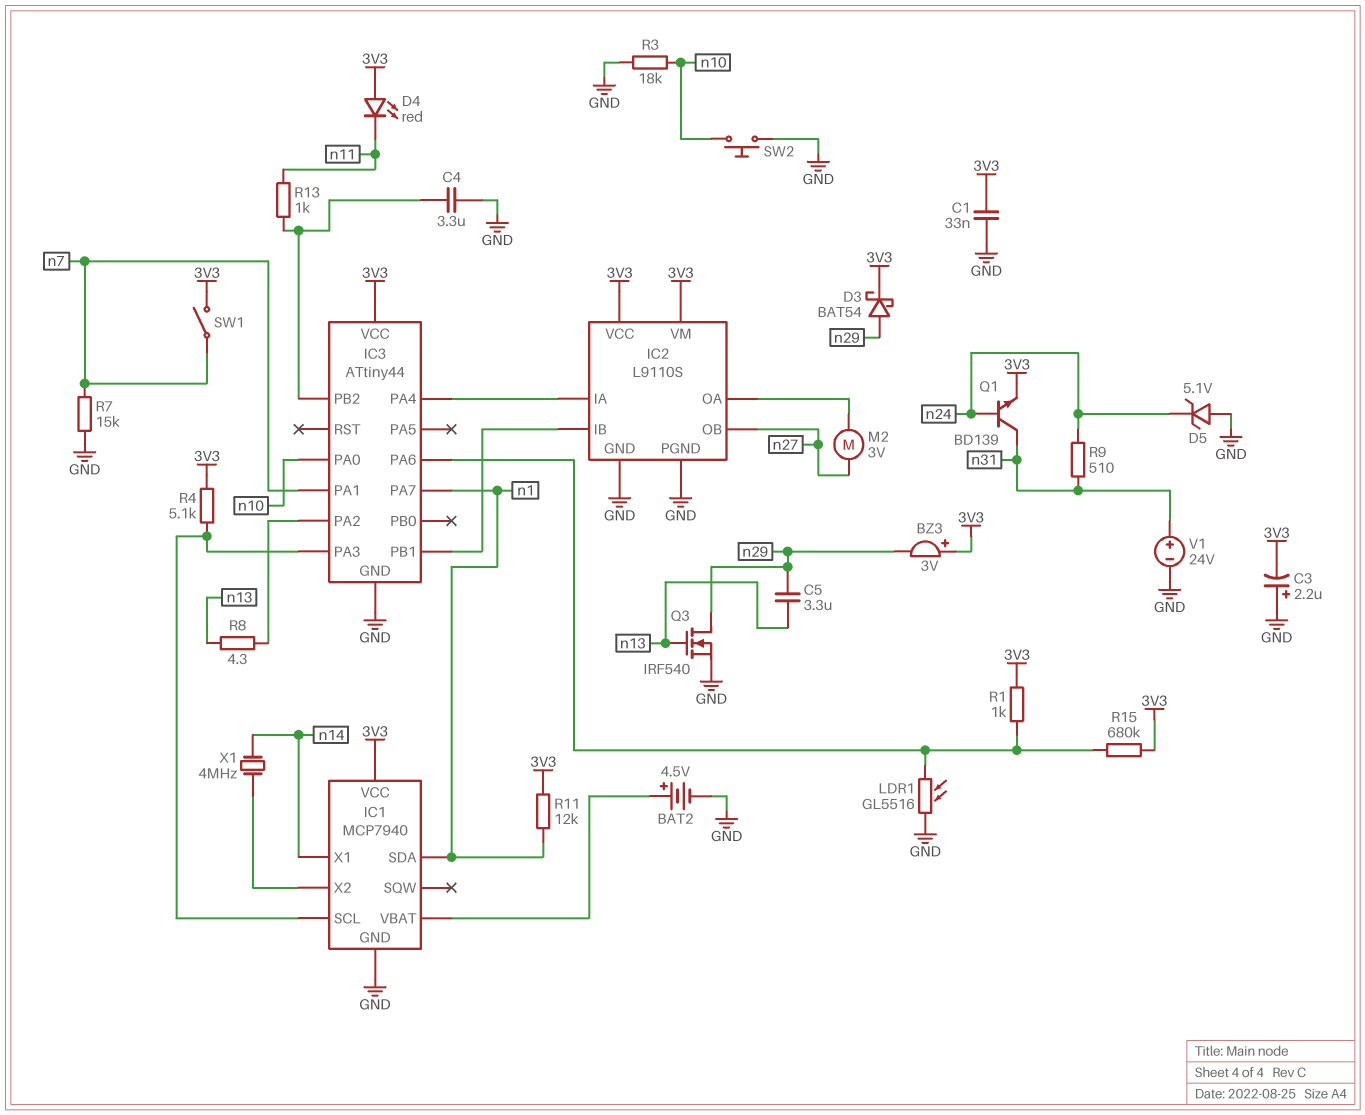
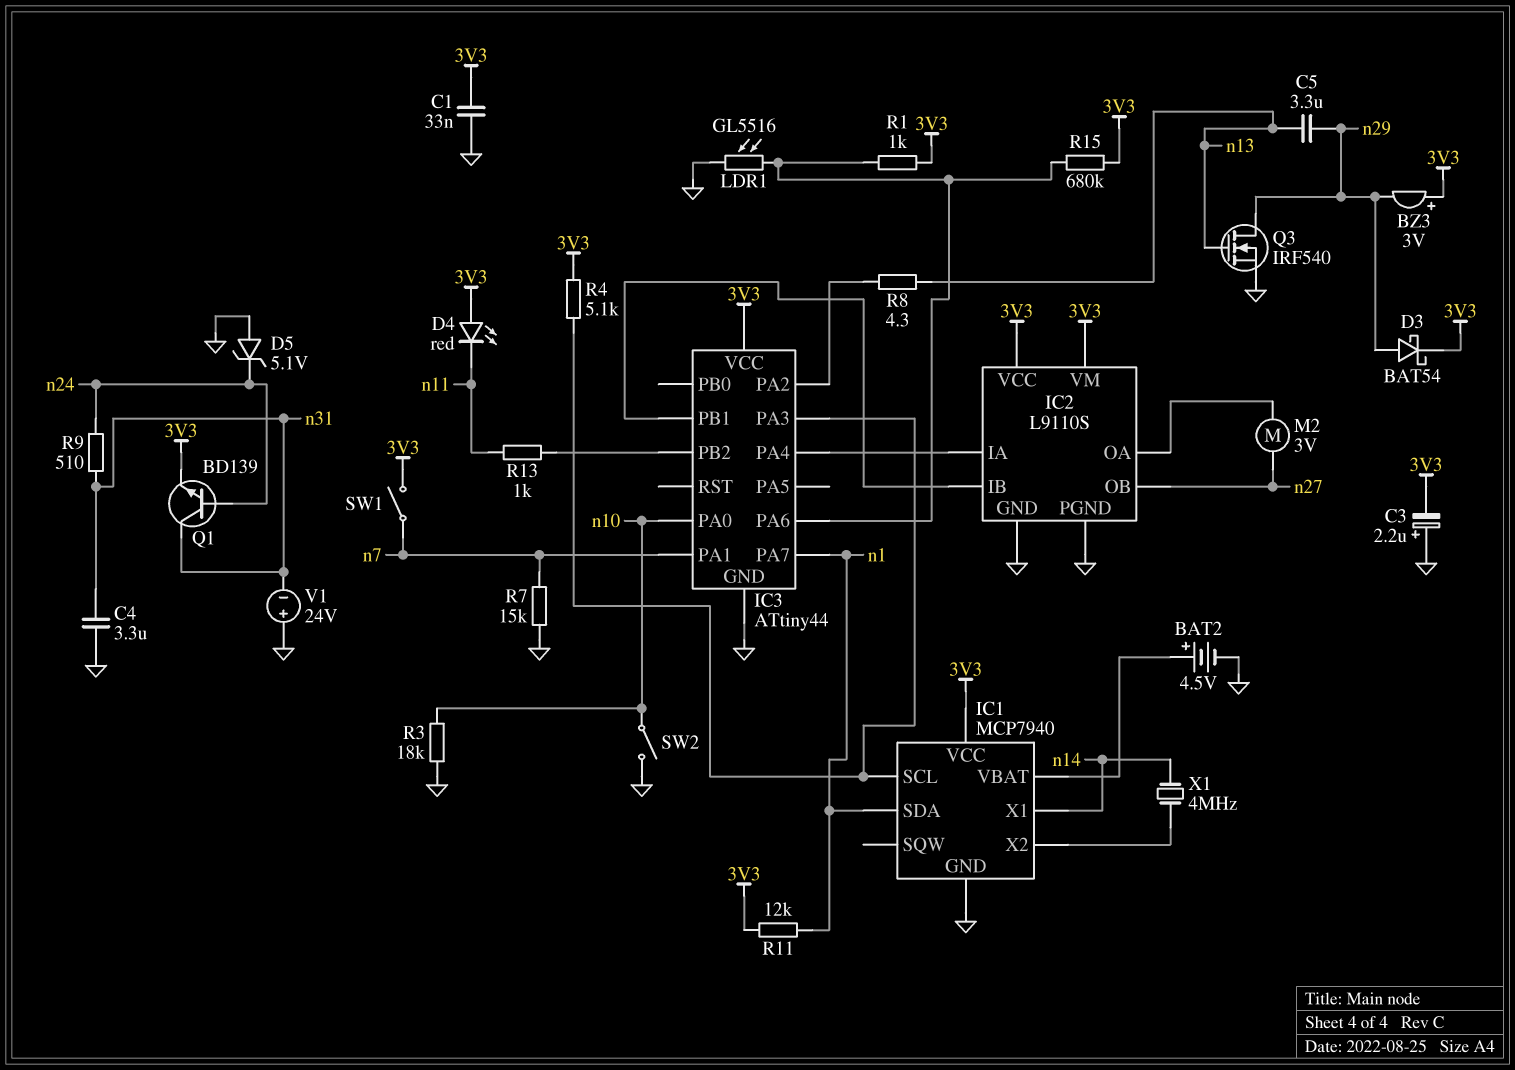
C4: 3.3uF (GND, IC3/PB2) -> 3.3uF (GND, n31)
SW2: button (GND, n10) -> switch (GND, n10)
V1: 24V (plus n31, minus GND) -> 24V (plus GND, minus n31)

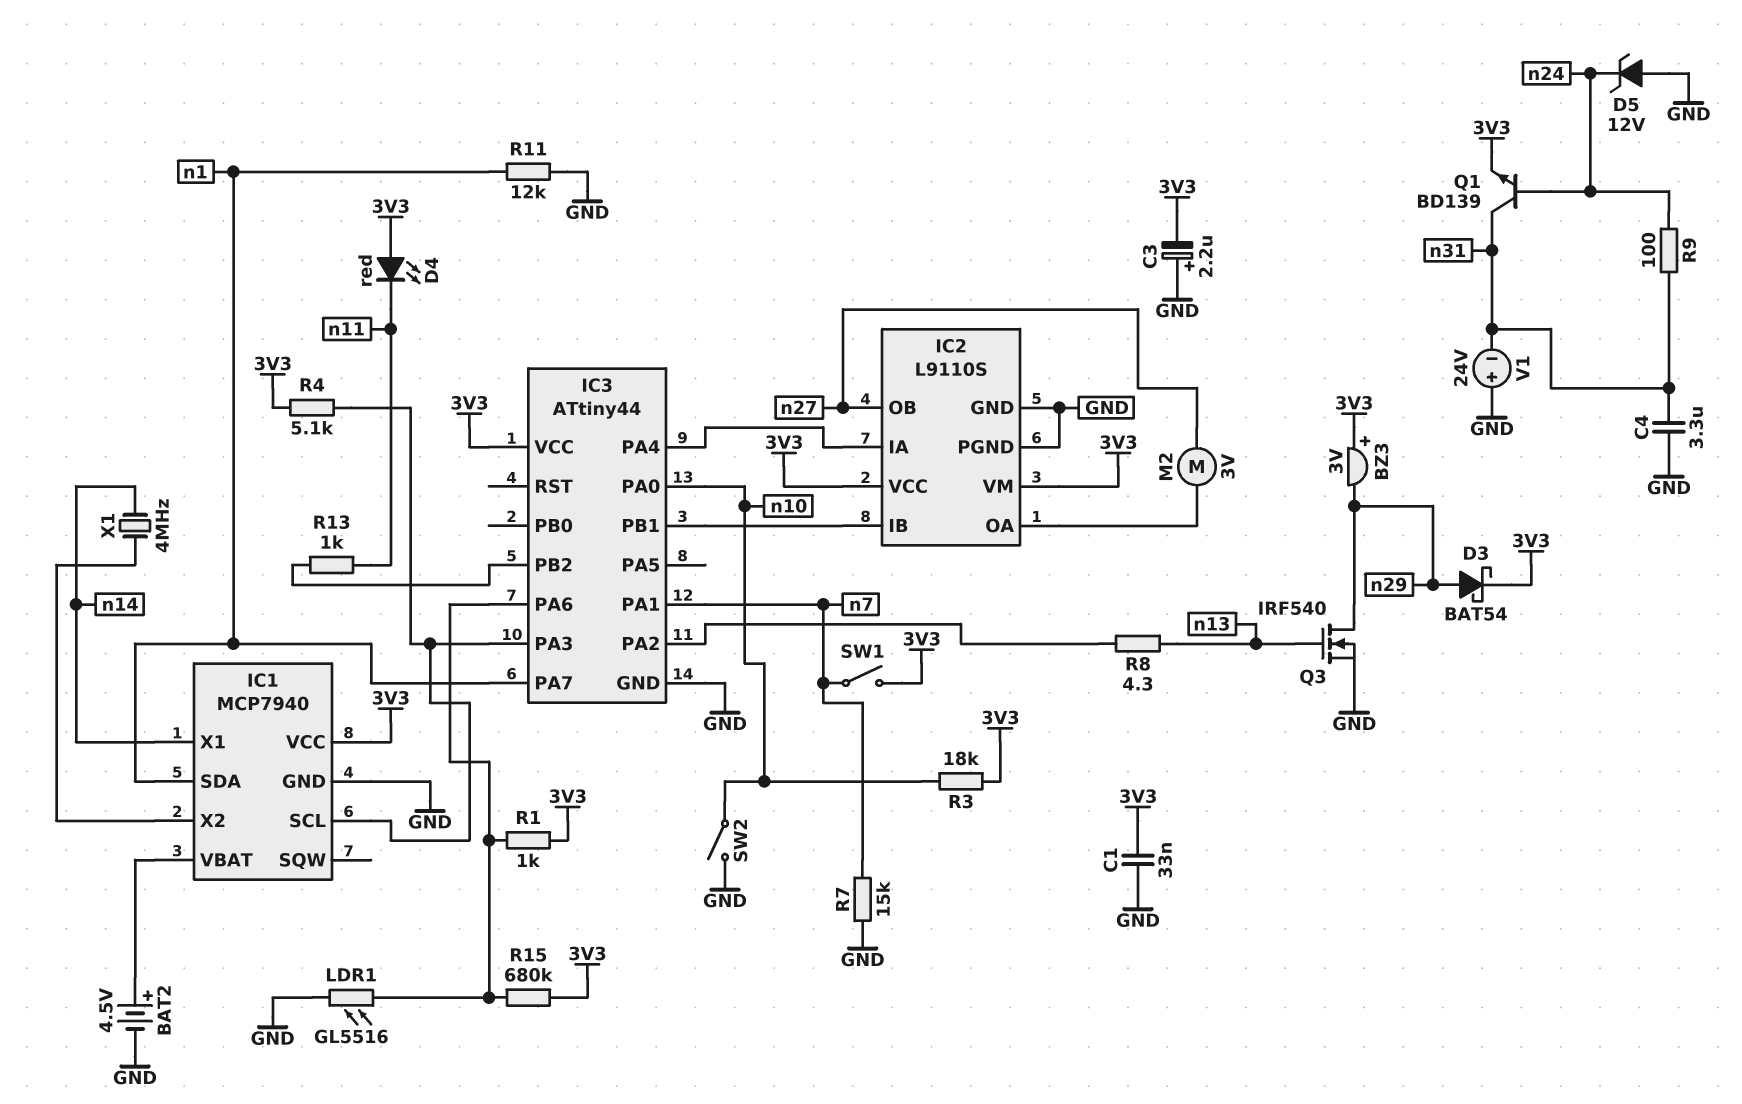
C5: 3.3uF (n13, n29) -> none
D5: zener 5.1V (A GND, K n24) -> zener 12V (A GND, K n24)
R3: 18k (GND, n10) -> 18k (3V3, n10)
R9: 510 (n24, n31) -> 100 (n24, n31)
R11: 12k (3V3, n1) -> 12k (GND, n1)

*Exercise aim*
Repeat the listing above from its first line through the line that contains "R9: 510 (n24, n31) -> 100 (n24, n31)", both included, and nothing more. Drop the pictures.

*Result*
C4: 3.3uF (GND, IC3/PB2) -> 3.3uF (GND, n31)
SW2: button (GND, n10) -> switch (GND, n10)
V1: 24V (plus n31, minus GND) -> 24V (plus GND, minus n31)

C5: 3.3uF (n13, n29) -> none
D5: zener 5.1V (A GND, K n24) -> zener 12V (A GND, K n24)
R3: 18k (GND, n10) -> 18k (3V3, n10)
R9: 510 (n24, n31) -> 100 (n24, n31)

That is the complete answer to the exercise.